* **Directions for this task**
Return word for word only the lines of the records starting at the line that contains "pink circle: moved 28 px right, 82 px down" and ending at the line that contains "cyan rectangle: rotated". Include both of those lines.

* **Data to use**
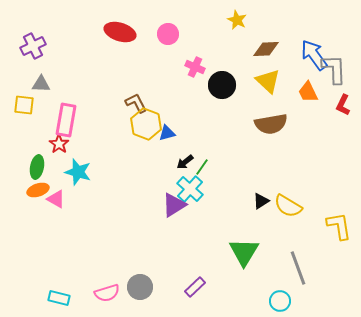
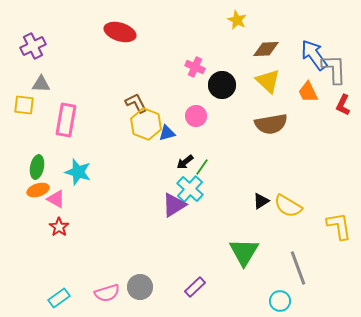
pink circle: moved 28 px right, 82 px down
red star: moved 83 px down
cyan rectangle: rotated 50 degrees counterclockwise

* * *

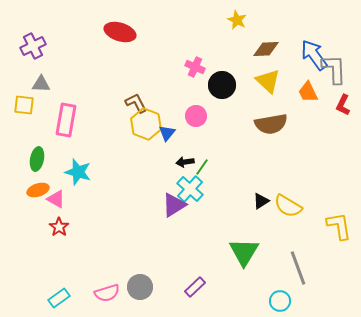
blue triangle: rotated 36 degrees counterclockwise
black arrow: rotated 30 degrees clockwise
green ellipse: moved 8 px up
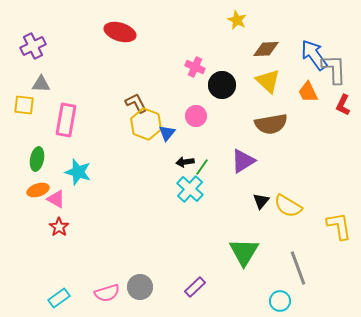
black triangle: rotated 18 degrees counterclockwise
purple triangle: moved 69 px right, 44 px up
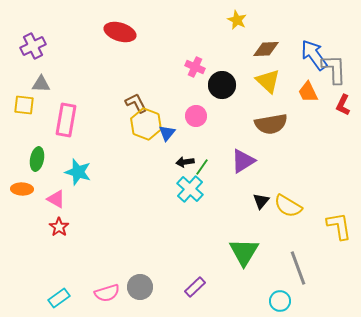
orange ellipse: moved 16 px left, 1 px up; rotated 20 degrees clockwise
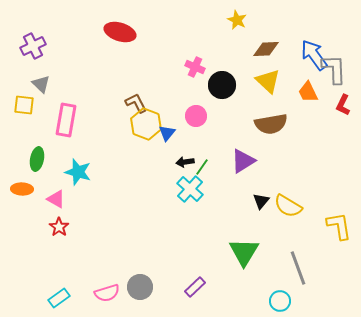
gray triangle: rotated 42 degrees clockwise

* **Result below**
pink circle: moved 28 px right, 82 px down
red star: moved 83 px down
cyan rectangle: rotated 50 degrees counterclockwise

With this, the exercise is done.